### GIVEN ENTRIES
──────

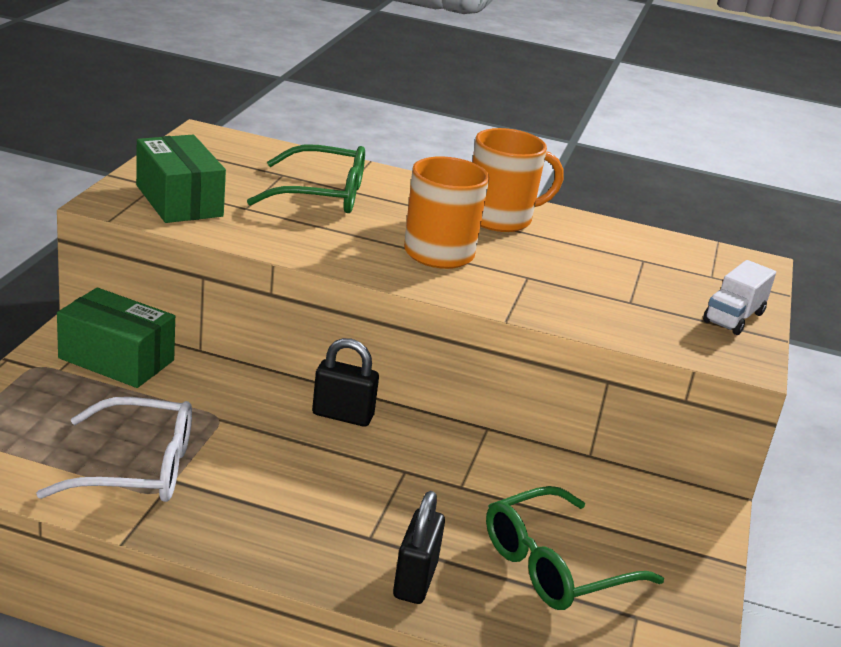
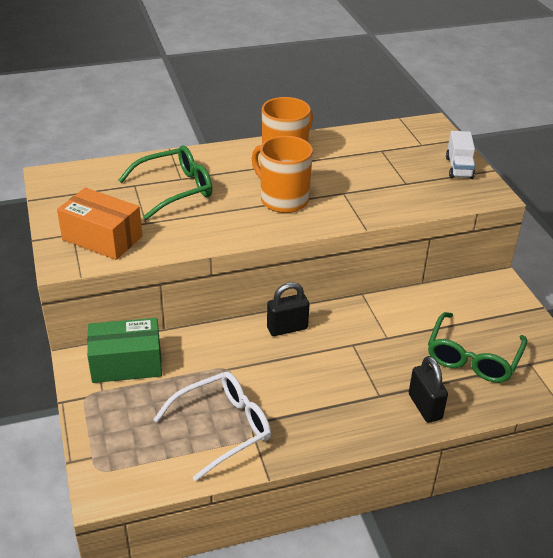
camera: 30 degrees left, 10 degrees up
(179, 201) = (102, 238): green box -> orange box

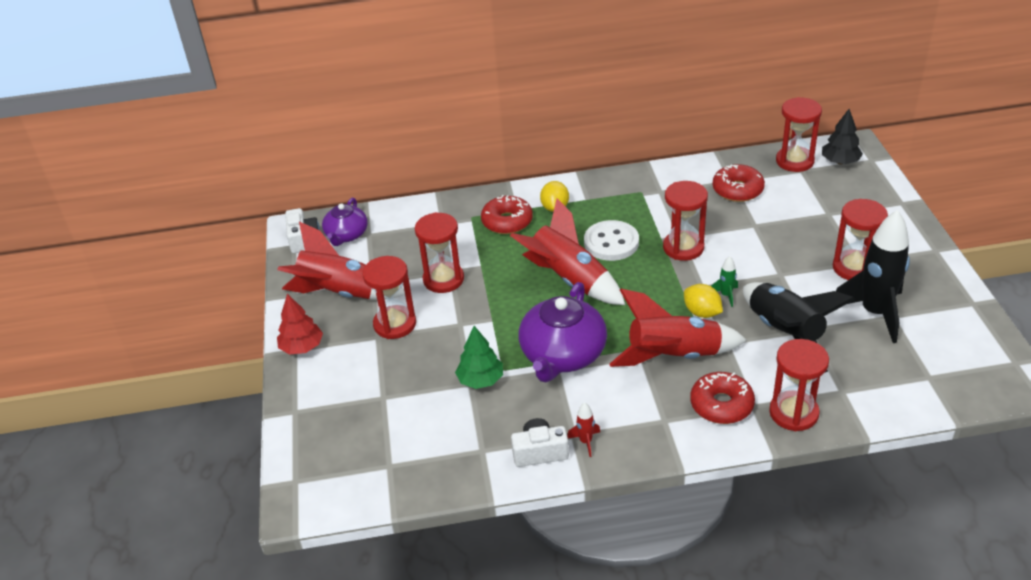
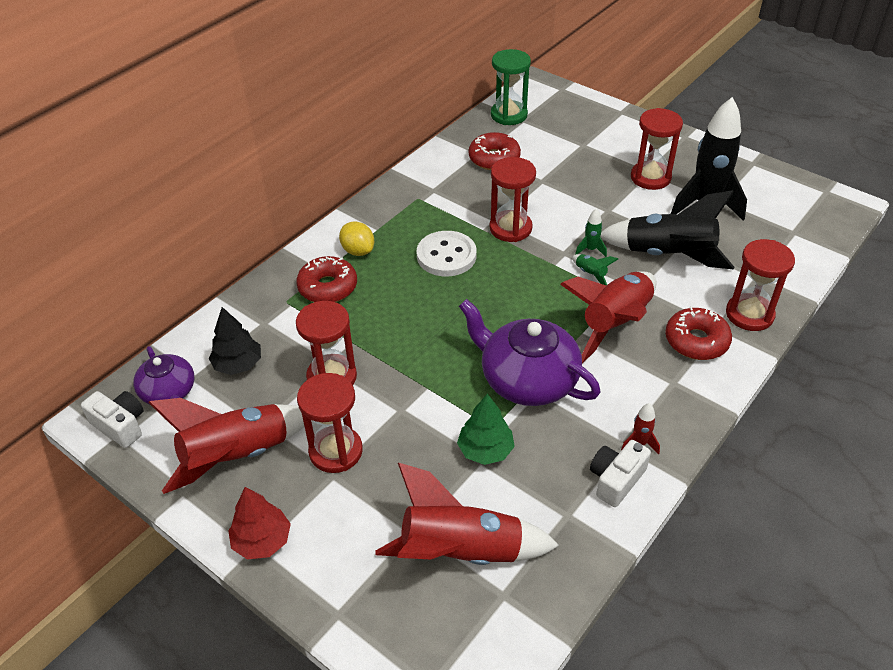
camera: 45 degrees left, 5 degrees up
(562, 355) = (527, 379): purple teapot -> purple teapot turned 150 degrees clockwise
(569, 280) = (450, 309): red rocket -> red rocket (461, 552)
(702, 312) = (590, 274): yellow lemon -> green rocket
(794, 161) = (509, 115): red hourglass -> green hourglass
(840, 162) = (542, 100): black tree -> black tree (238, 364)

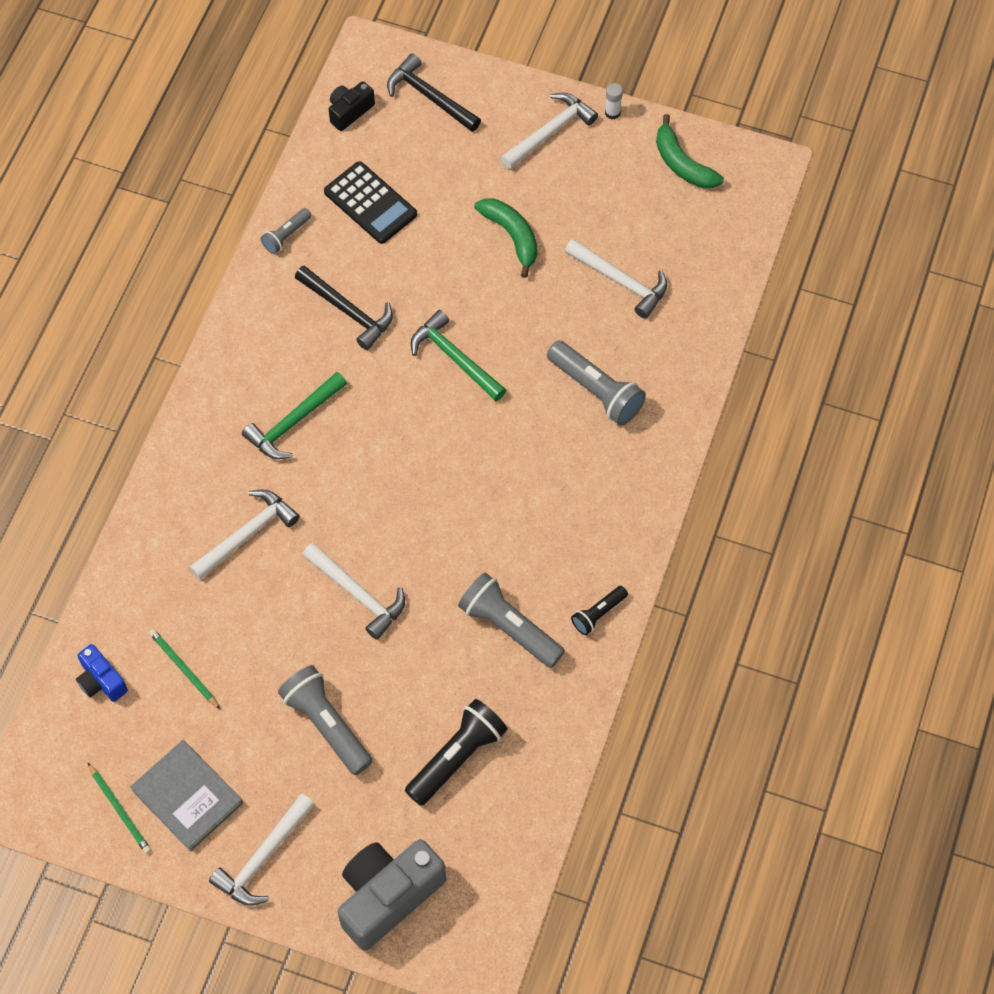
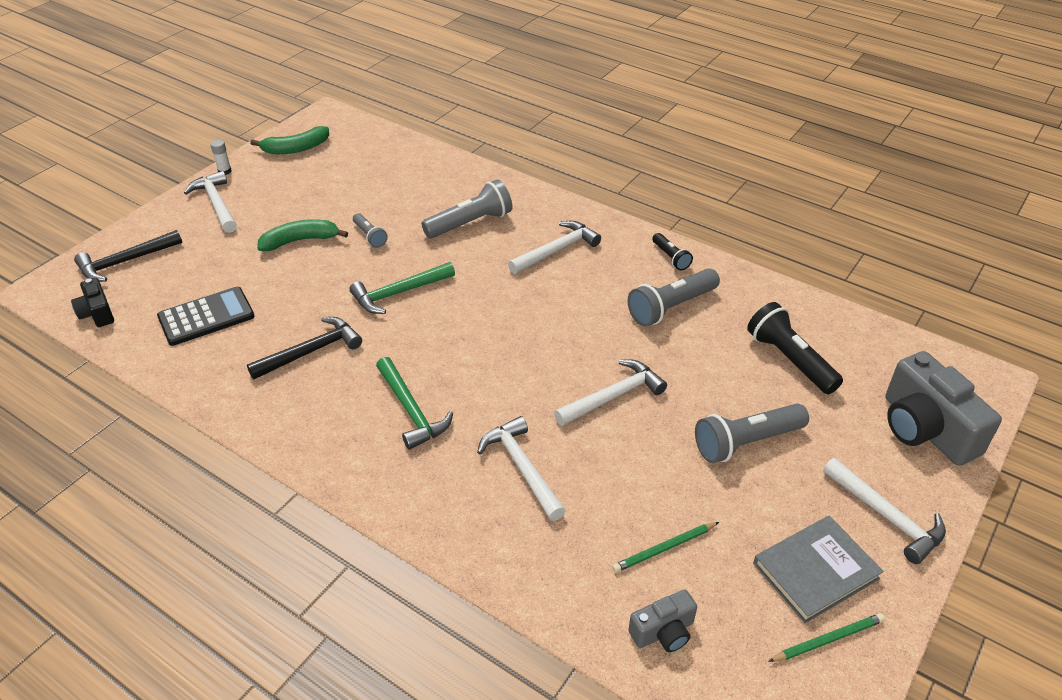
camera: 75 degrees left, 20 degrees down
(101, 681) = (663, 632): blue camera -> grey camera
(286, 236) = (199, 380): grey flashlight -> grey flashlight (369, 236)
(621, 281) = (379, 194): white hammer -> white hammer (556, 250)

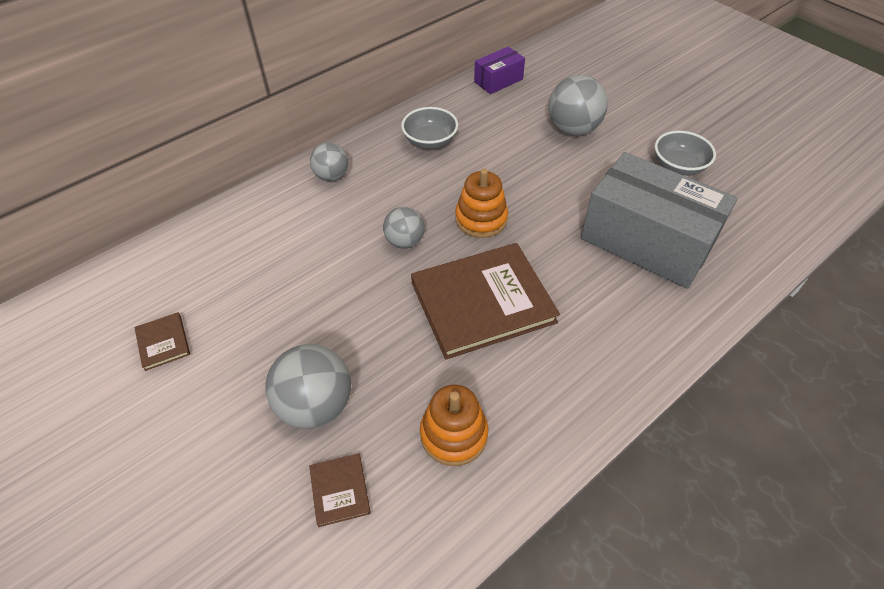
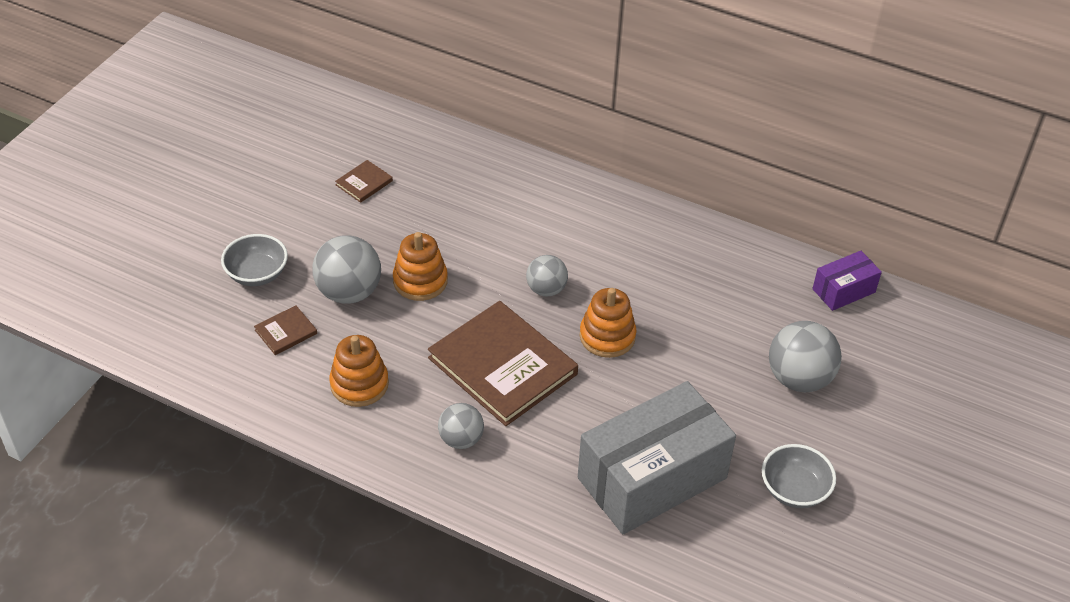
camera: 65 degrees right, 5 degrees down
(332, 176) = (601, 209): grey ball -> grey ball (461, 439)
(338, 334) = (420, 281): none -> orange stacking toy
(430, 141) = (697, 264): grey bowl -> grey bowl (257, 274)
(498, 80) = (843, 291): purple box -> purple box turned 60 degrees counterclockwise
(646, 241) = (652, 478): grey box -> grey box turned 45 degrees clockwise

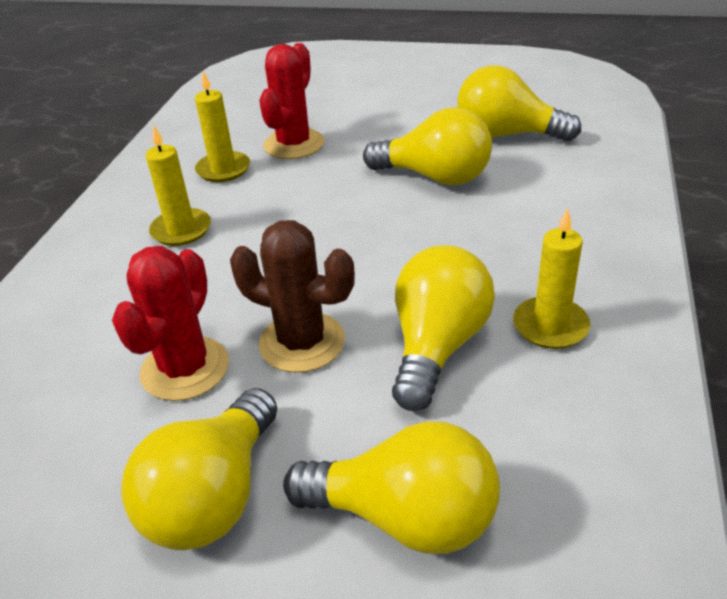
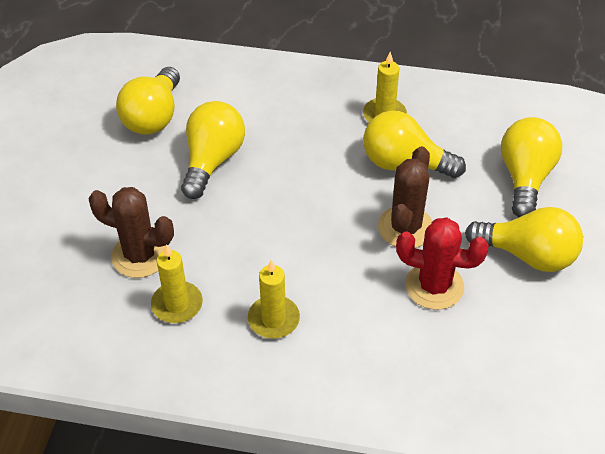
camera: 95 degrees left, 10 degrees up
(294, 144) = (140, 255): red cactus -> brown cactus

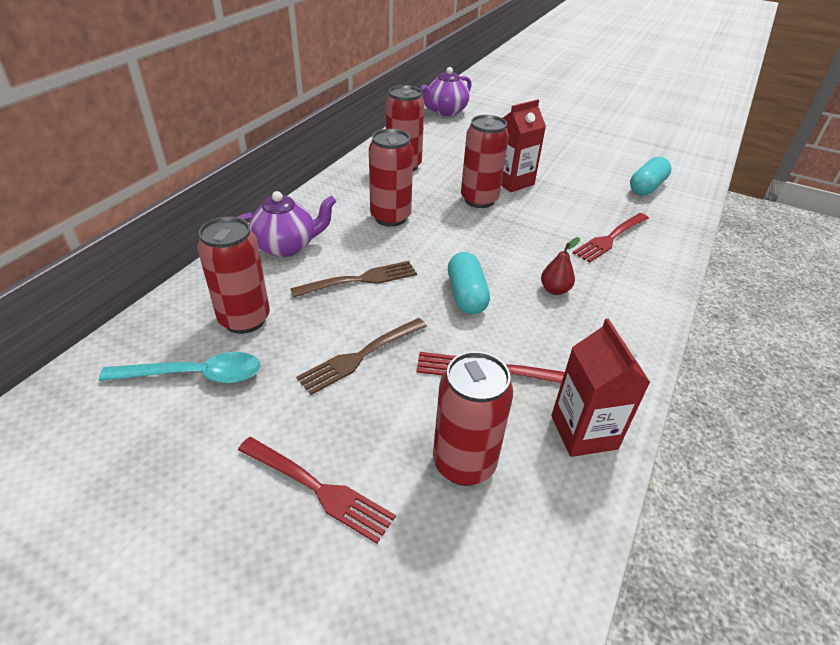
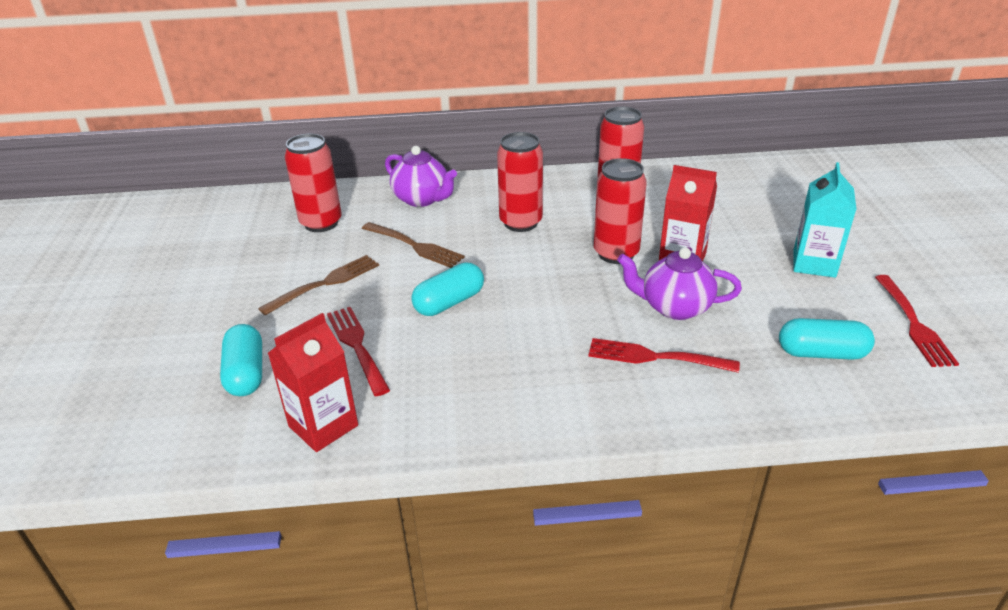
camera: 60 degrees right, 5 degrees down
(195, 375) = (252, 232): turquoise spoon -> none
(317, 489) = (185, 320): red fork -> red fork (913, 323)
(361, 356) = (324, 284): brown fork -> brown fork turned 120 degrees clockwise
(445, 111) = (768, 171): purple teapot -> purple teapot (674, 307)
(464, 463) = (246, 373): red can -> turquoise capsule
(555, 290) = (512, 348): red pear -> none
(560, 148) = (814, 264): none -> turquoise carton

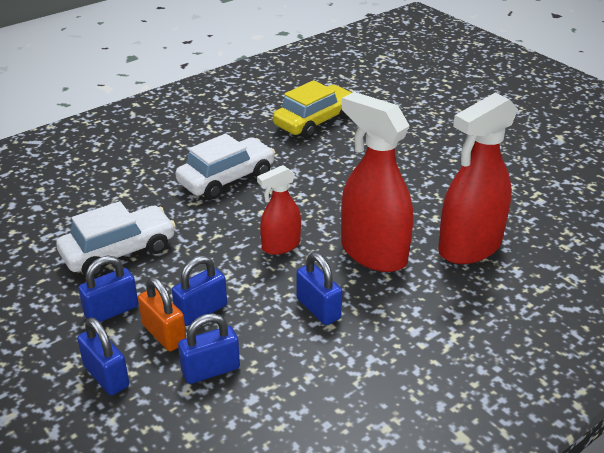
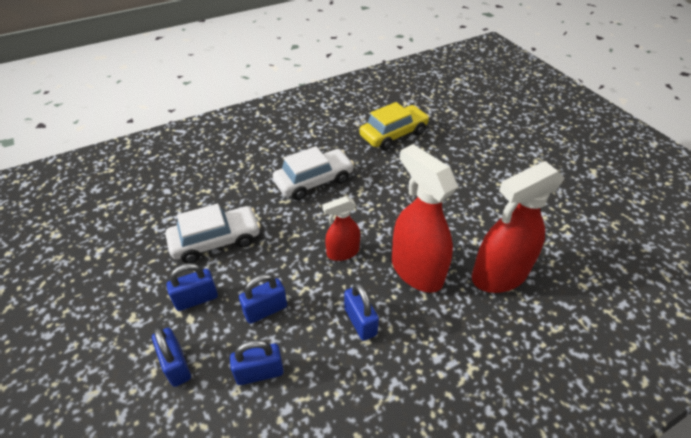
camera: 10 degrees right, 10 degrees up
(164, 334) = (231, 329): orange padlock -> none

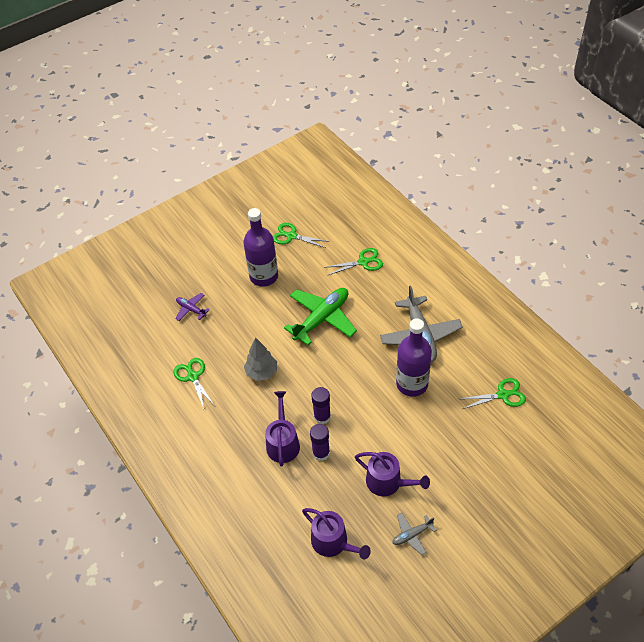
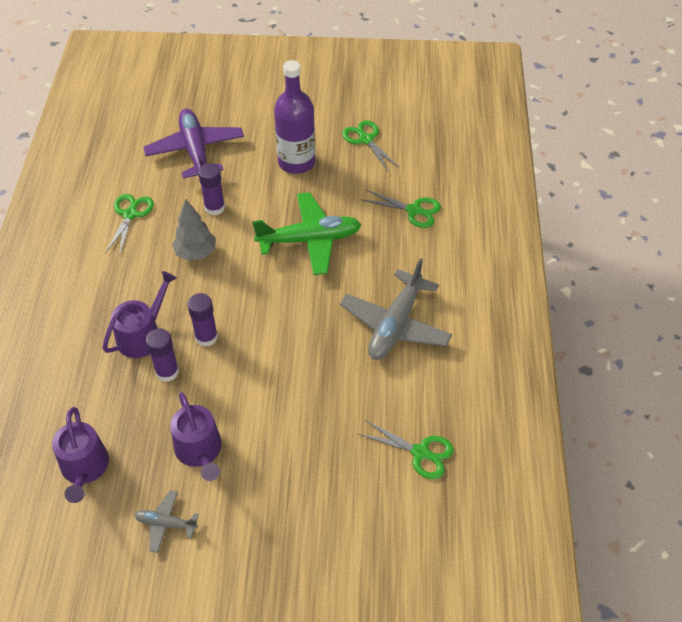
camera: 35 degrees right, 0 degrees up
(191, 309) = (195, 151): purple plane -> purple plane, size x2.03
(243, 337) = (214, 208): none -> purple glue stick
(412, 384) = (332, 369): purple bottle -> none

──────

Starting at the first line of the listing above, write out each line exactly and nothing else until you reach the line containing "(702, 312) = (590, 274): yellow", which is included as well; omit all pictures.

camera: 30 degrees left, 10 degrees up
(179, 201) = (102, 238): green box -> orange box

camera: 45 degrees left, 5 degrees up
(562, 355) = (527, 379): purple teapot -> purple teapot turned 150 degrees clockwise
(569, 280) = (450, 309): red rocket -> red rocket (461, 552)
(702, 312) = (590, 274): yellow lemon -> green rocket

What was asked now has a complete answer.